INSTRUCTIONS TO FOLLOW:
In the material below, how many lines contain the word "lime"? The reply must be that number alone.

MATERIAL FOR THIS EXERCISE:

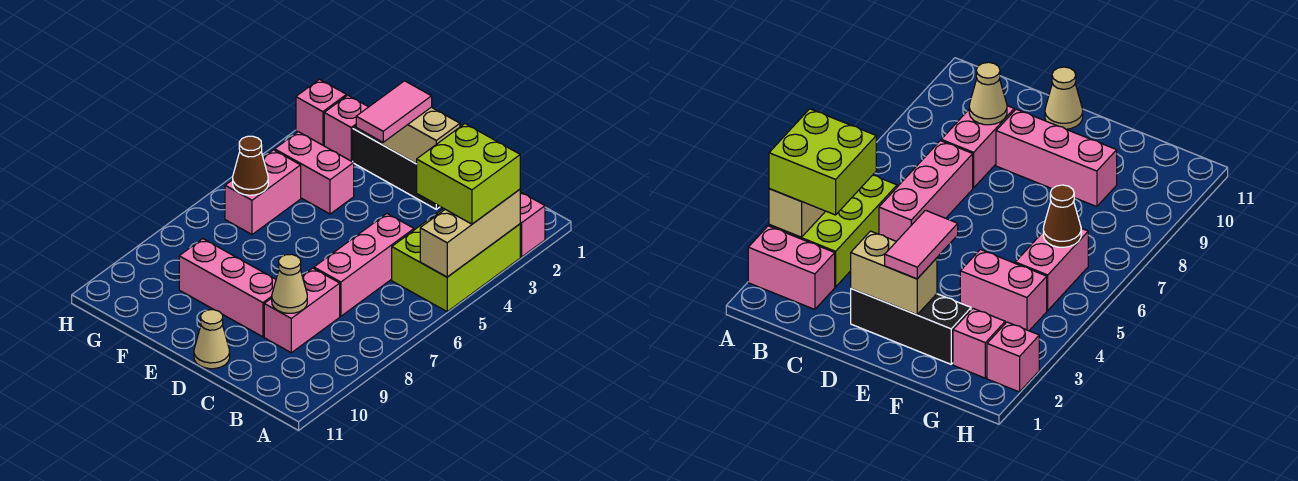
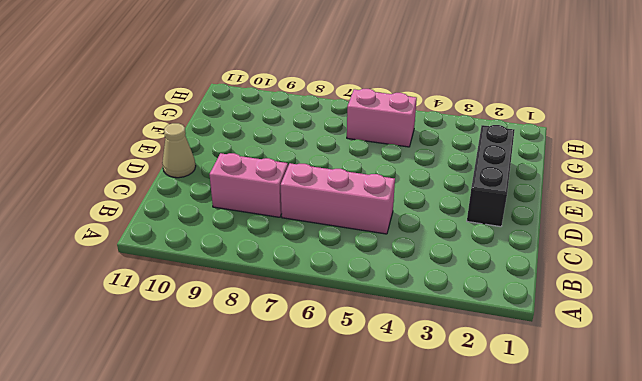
none -> pink brick A2:B2 level 1
none -> lime brick A3:B5 level 1
none -> pink brick D9:F9 level 1

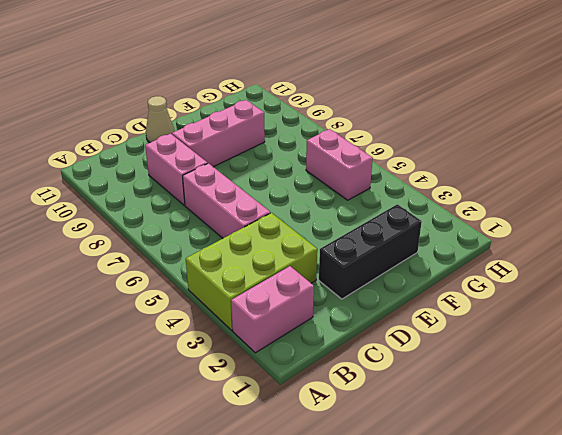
lime brick A3:C4 level 1 -> lime brick A3:B5 level 1
none -> pink brick F4:G4 level 1
none -> pink brick G2 level 1
none -> pink brick H2 level 1

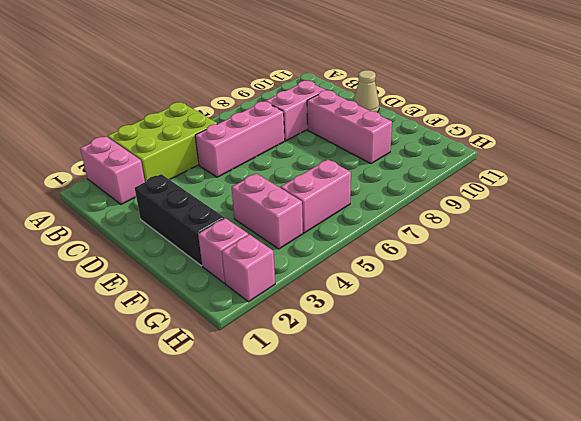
none -> tan brick A3:A5 level 2
none -> tan cone C9 level 2
none -> tan brick D2:E2 level 2

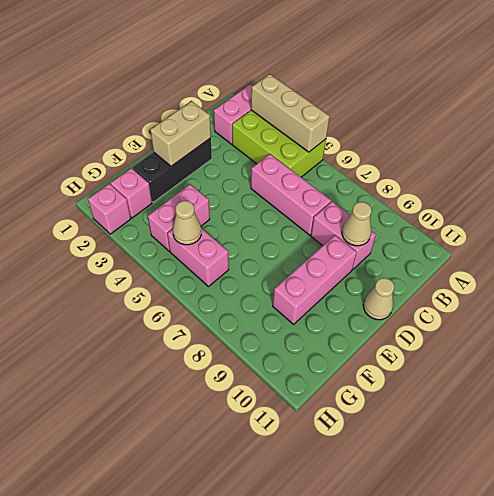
tan cone G5 level 2 -> none
none -> brown cone G6 level 2
none -> lime brick A3:B4 level 3
none -> pink tile E2:E3 level 3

EXERCISE SOLUTION:
3